[Start of section]

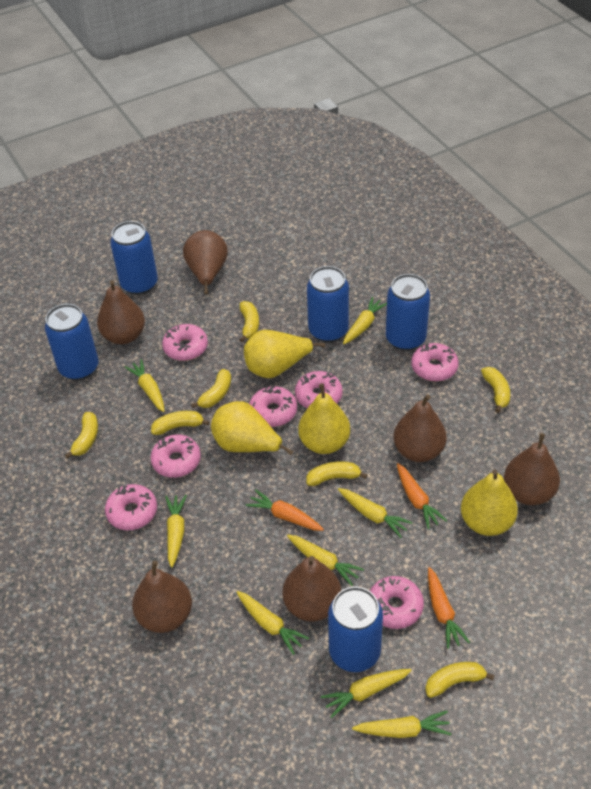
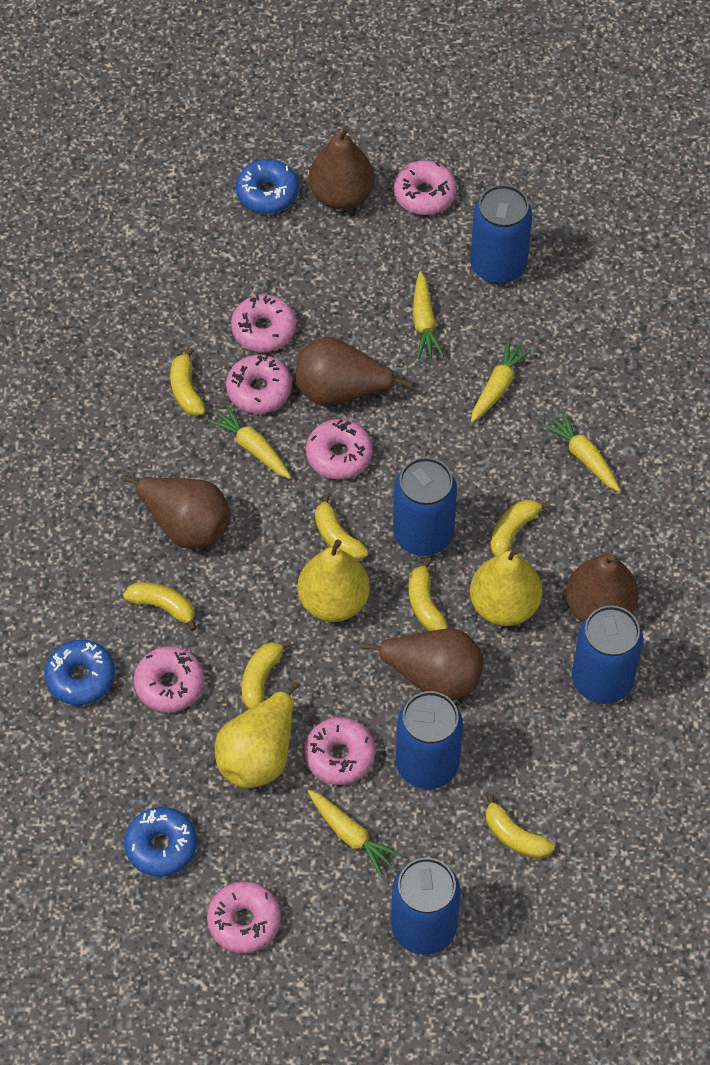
blue donut: 0 -> 3
brown pear: 6 -> 5
orange carrot: 3 -> 0
yellow carrot: 8 -> 5
yellow pear: 4 -> 3

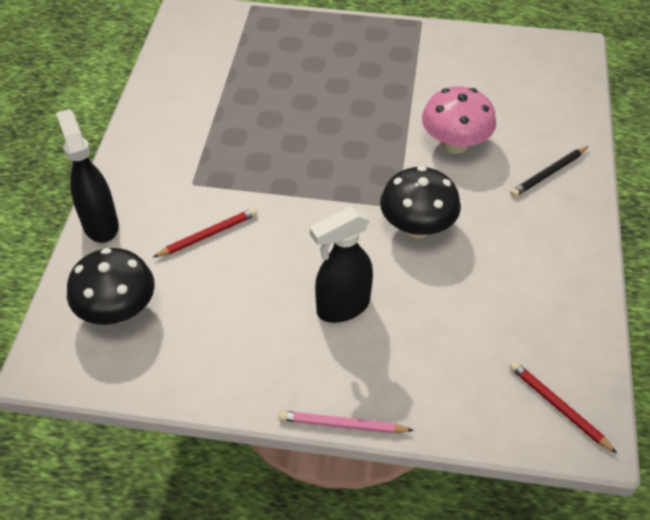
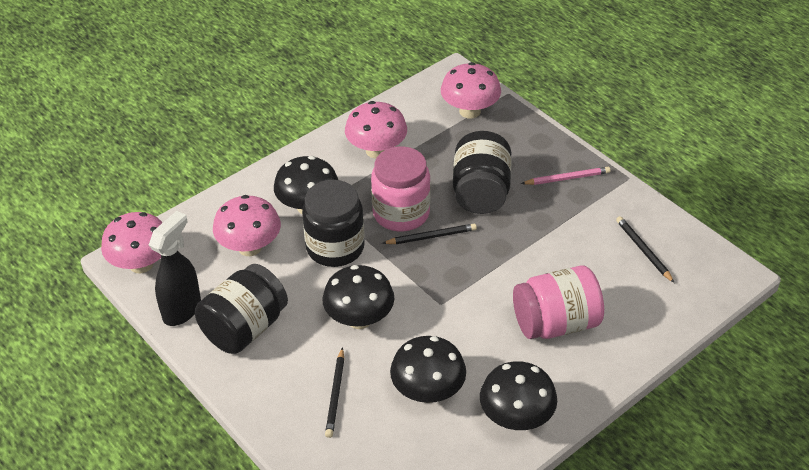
black jar: 0 -> 3
black mushroom: 2 -> 4
black pencil: 1 -> 3
black spray bottle: 2 -> 1
pink jar: 0 -> 2
pink mushroom: 1 -> 4
red pencil: 2 -> 0

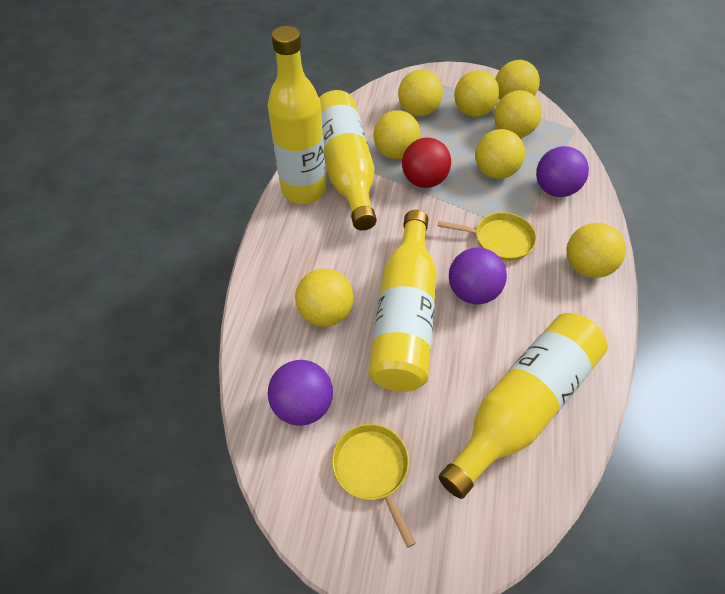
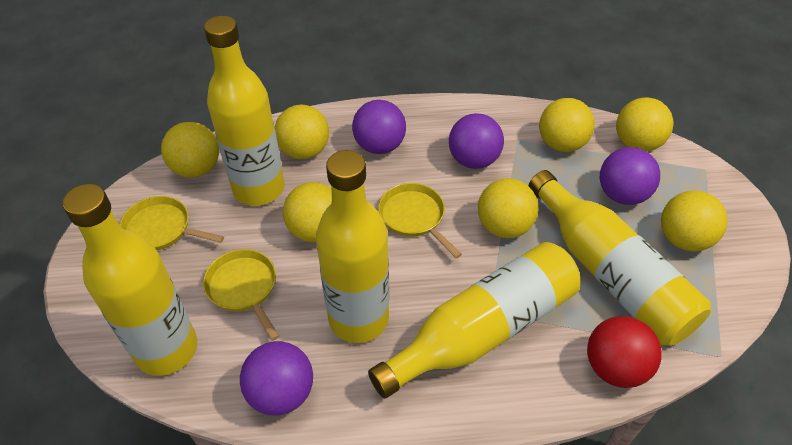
purple ball: 3 -> 4
yellow ball: 8 -> 7
yellow bottle: 4 -> 5
yellow pan: 2 -> 3

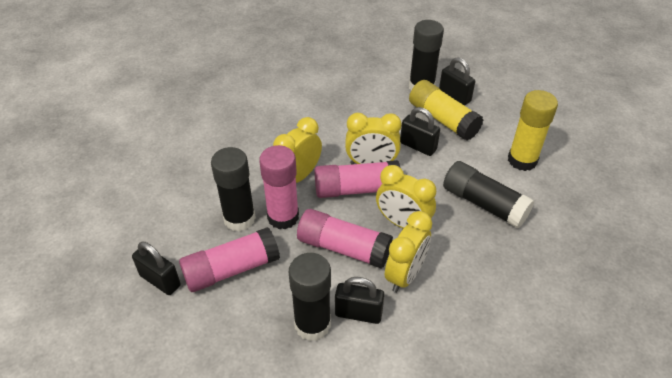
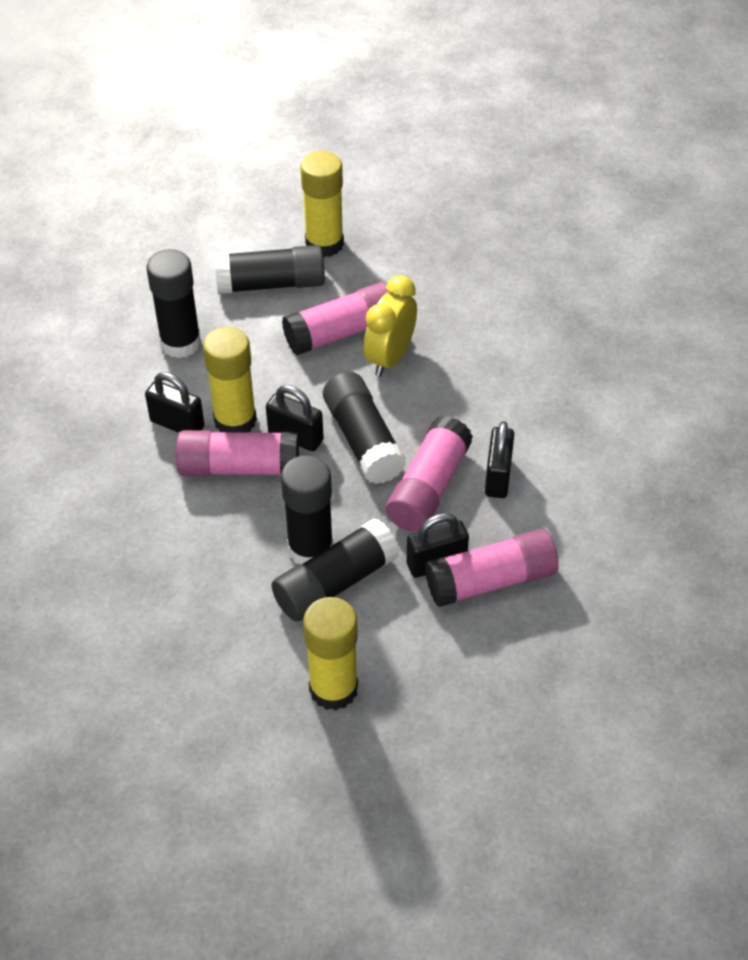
black glue stick: 4 -> 5
yellow clock: 4 -> 1
yellow glue stick: 2 -> 3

[End of section]

Tally of lines with the word "bottle": work out how many lines in the records hold it, and give that number only.

2